▼

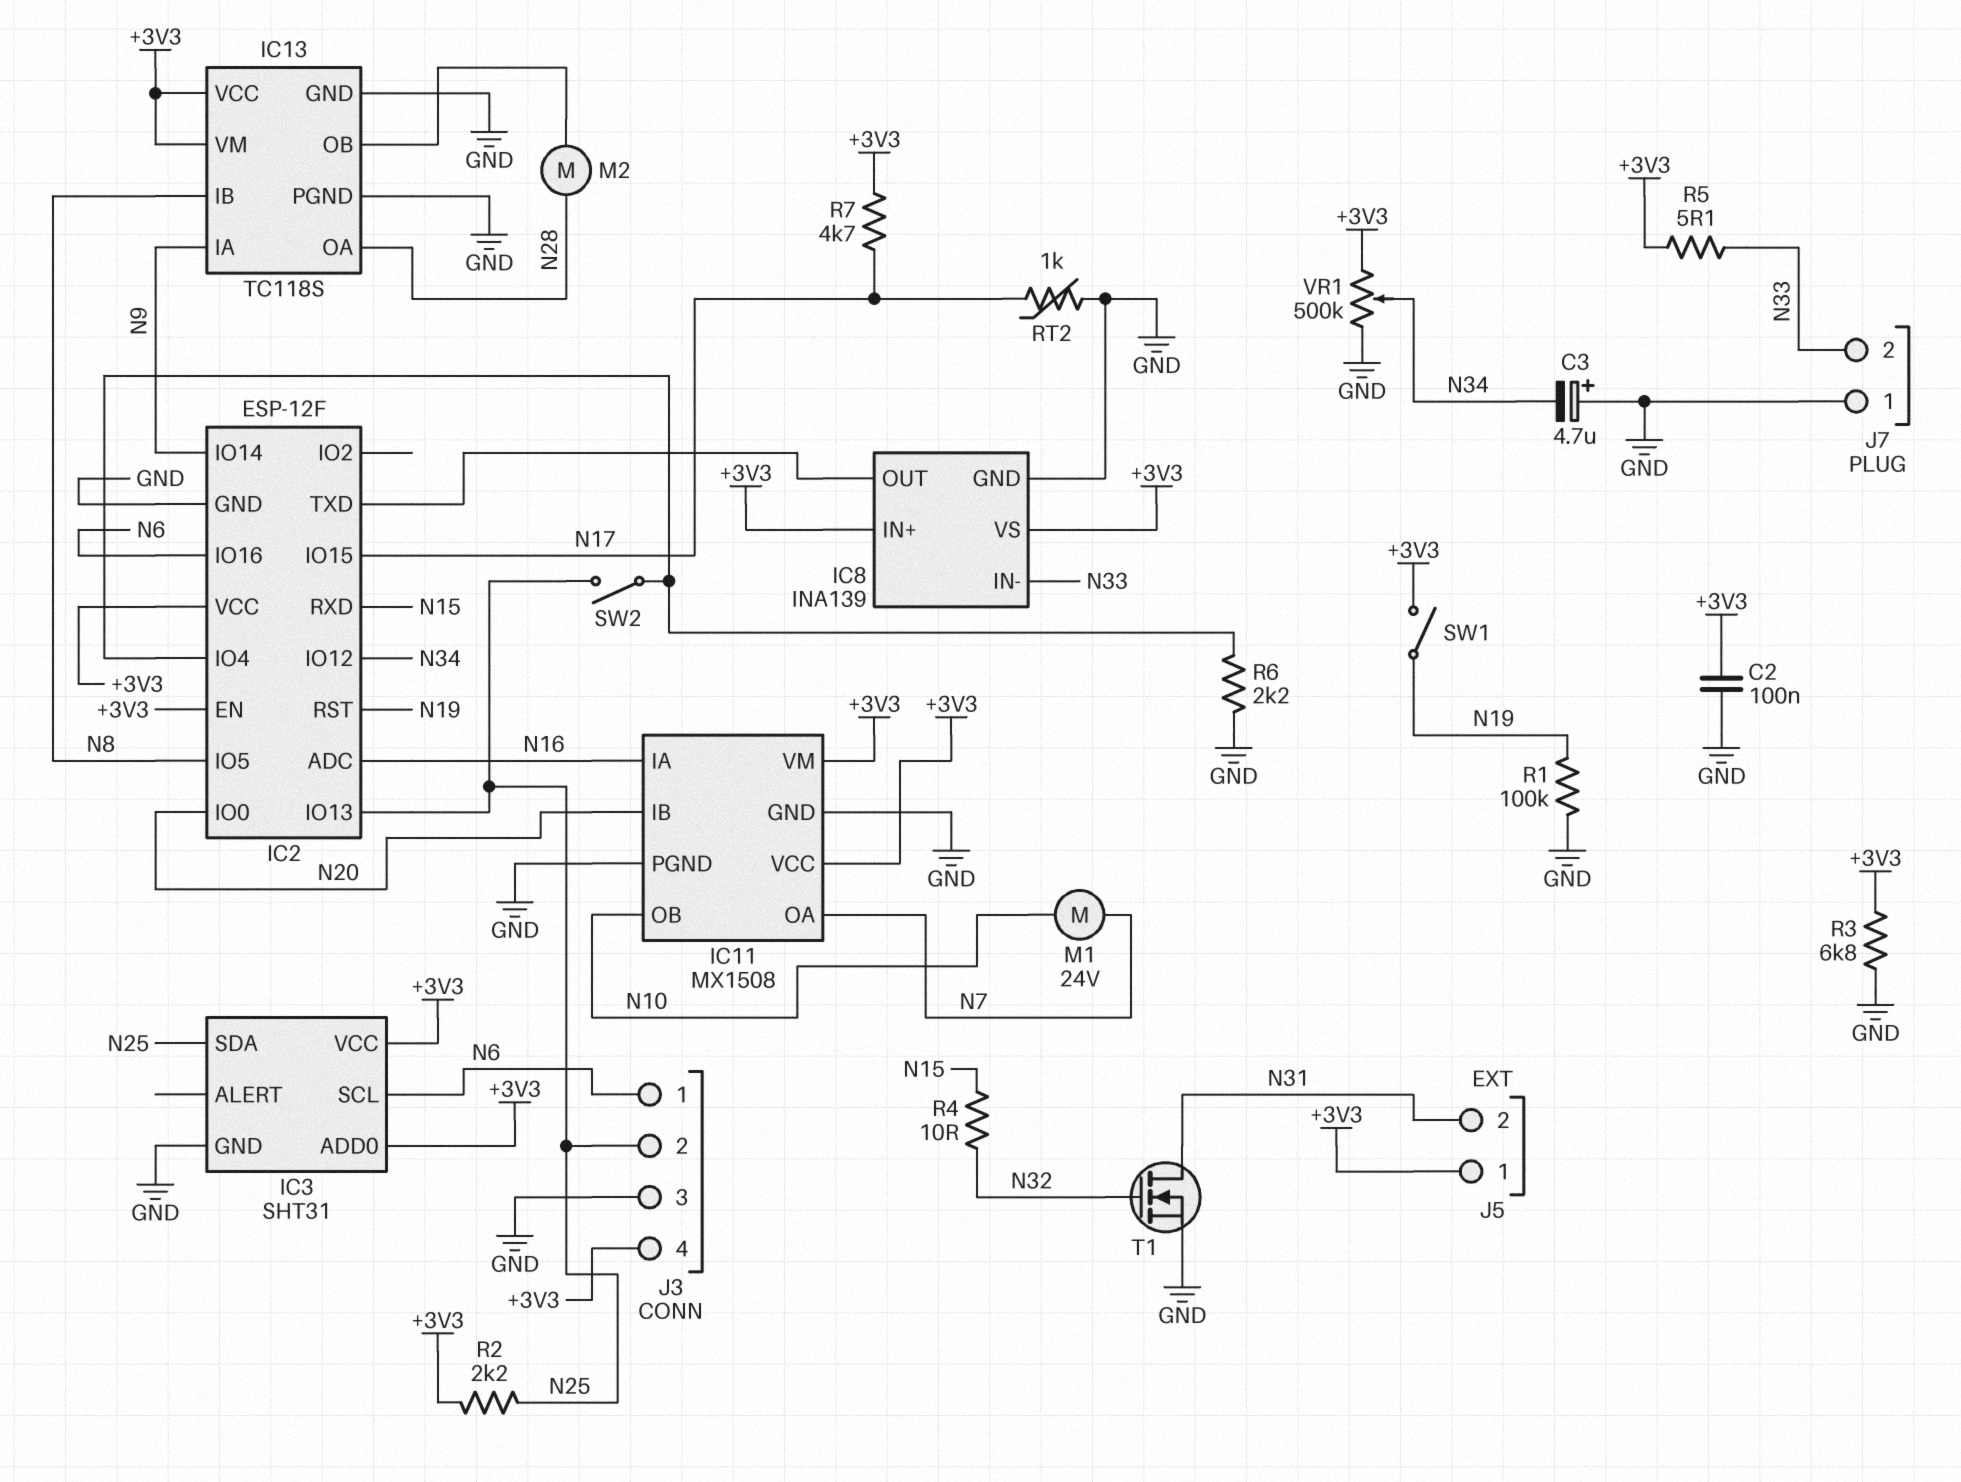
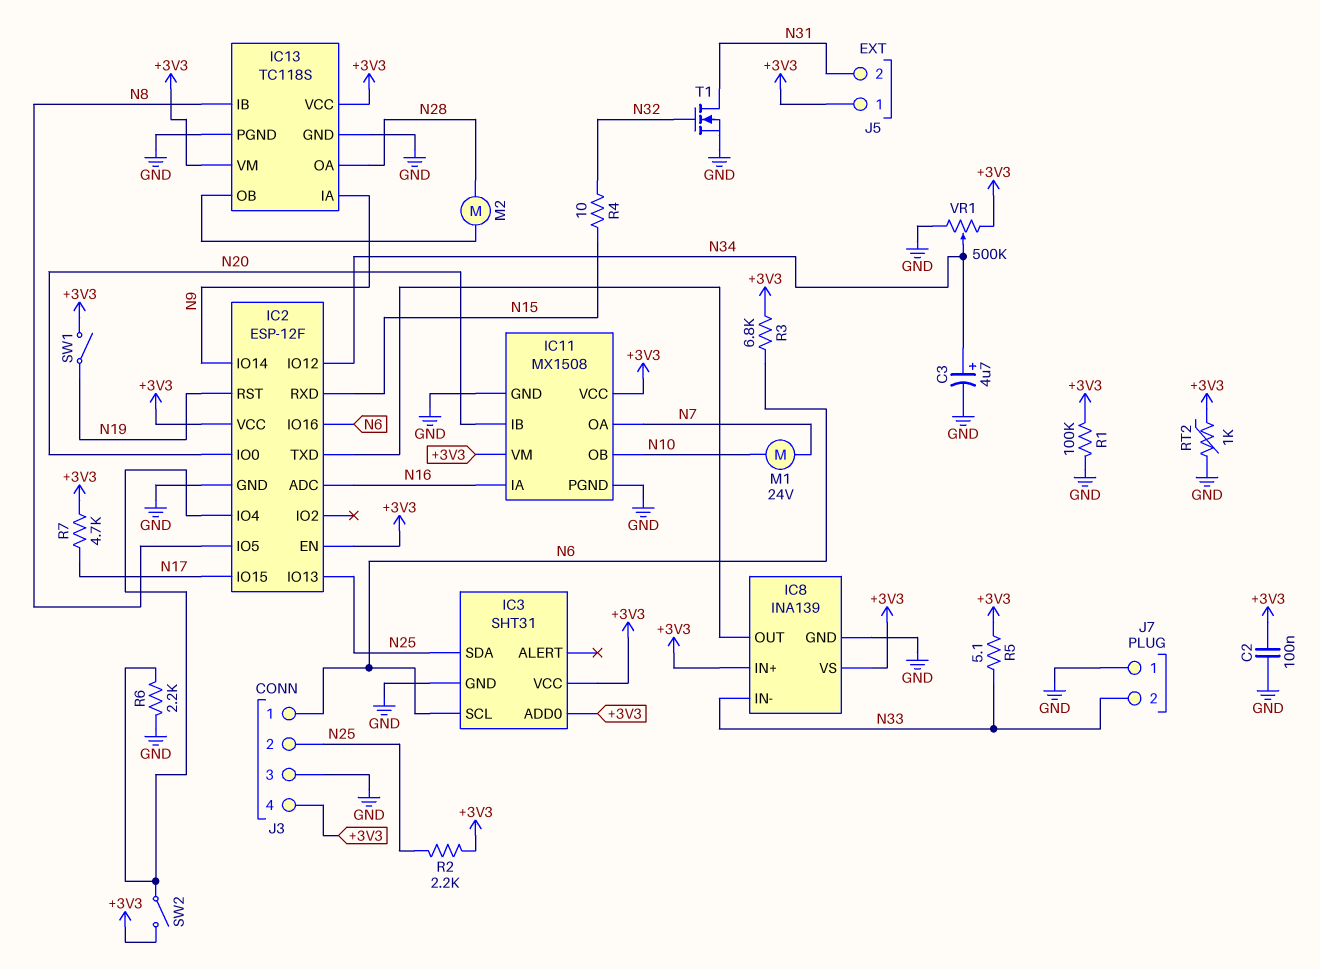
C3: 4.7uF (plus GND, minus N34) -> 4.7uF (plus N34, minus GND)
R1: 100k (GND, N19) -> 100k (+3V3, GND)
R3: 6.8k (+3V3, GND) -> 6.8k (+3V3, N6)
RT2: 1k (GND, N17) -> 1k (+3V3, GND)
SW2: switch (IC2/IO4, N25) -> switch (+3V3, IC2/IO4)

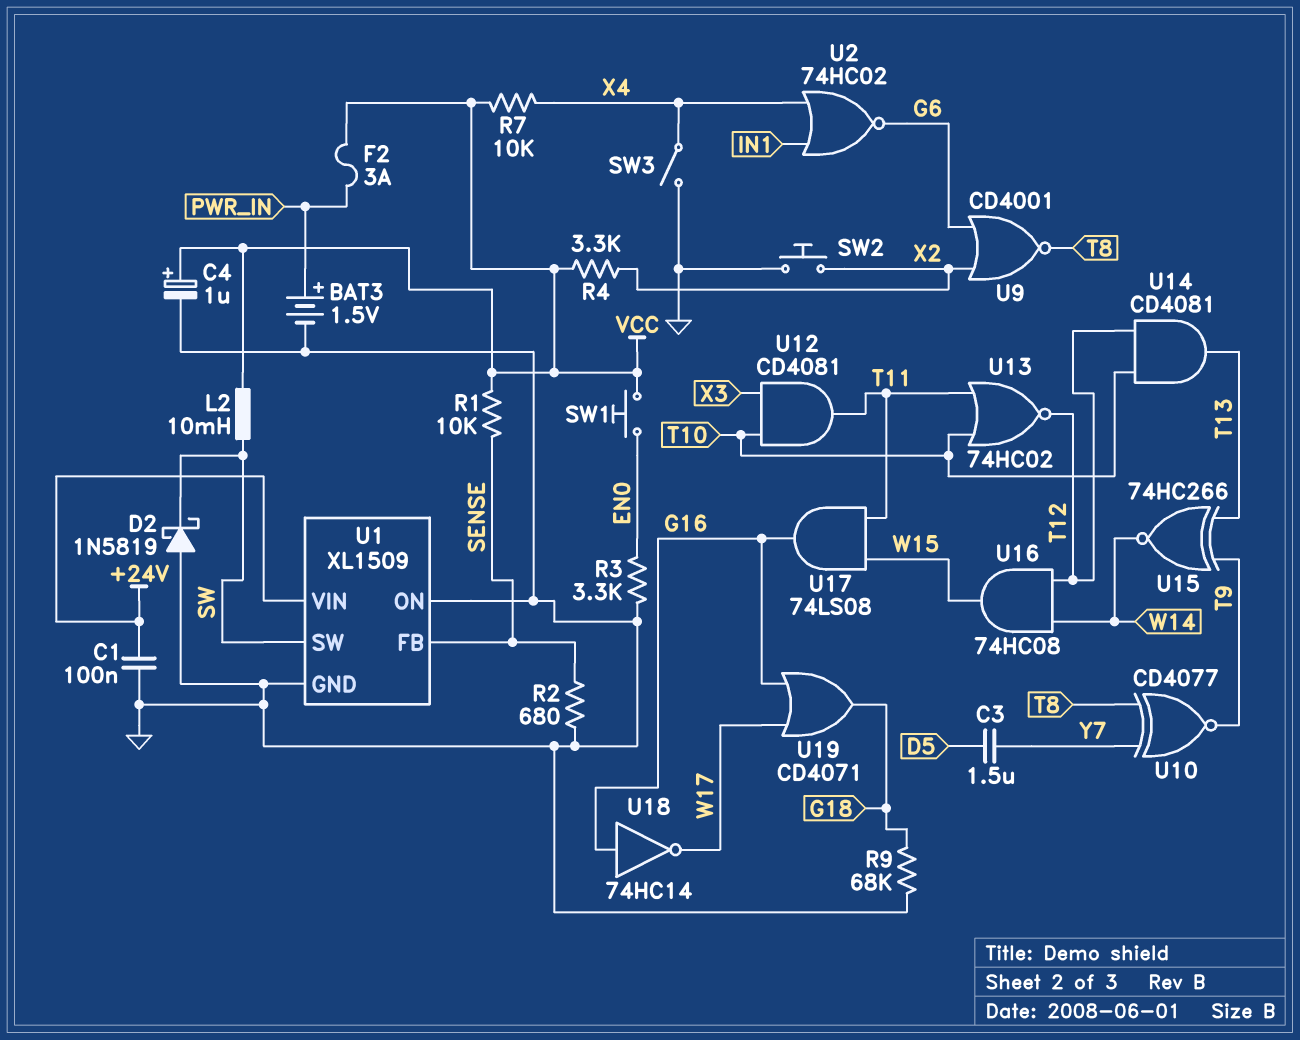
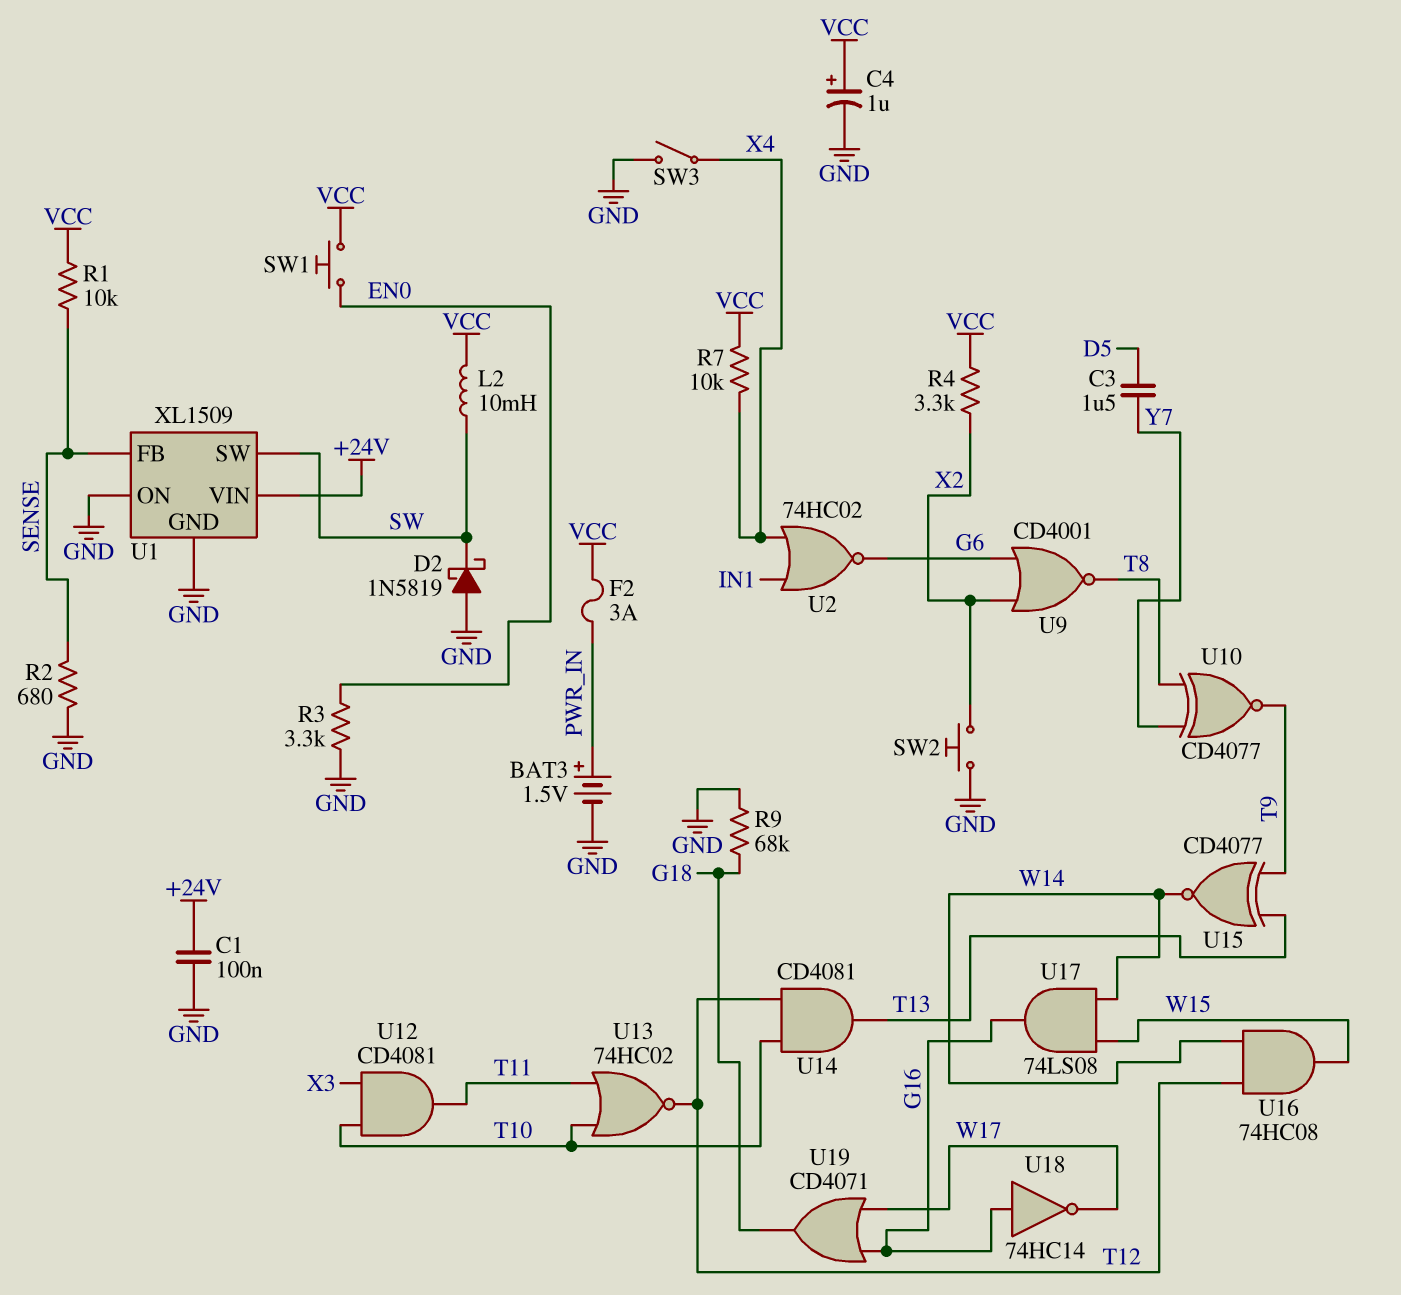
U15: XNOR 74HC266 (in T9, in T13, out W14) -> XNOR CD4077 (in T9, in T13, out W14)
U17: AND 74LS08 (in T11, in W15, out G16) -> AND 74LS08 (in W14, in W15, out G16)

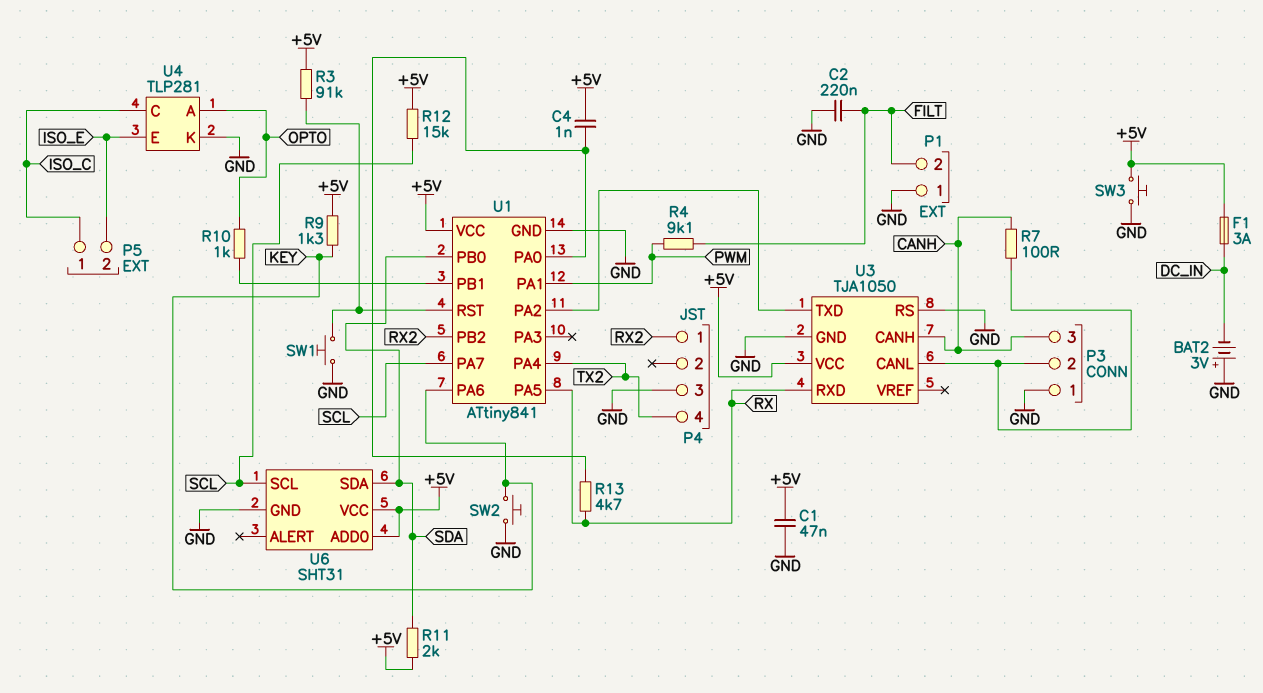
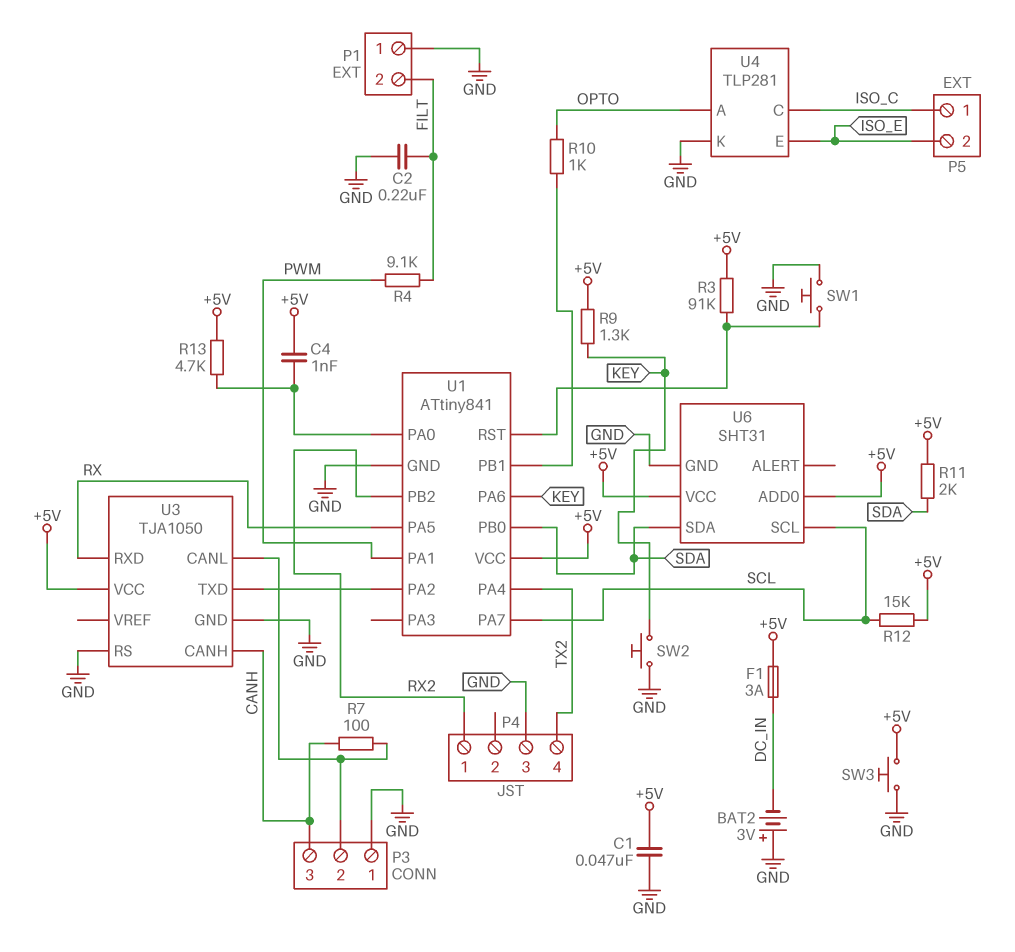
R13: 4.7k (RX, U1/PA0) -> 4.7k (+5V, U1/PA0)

▲

### Task to carry out
Please transcribe word for word the lines from the one bearing "U17: AND 74LS08" through the last line of the records above, omitting the pictures.

### Result for this exercise
U17: AND 74LS08 (in T11, in W15, out G16) -> AND 74LS08 (in W14, in W15, out G16)

R13: 4.7k (RX, U1/PA0) -> 4.7k (+5V, U1/PA0)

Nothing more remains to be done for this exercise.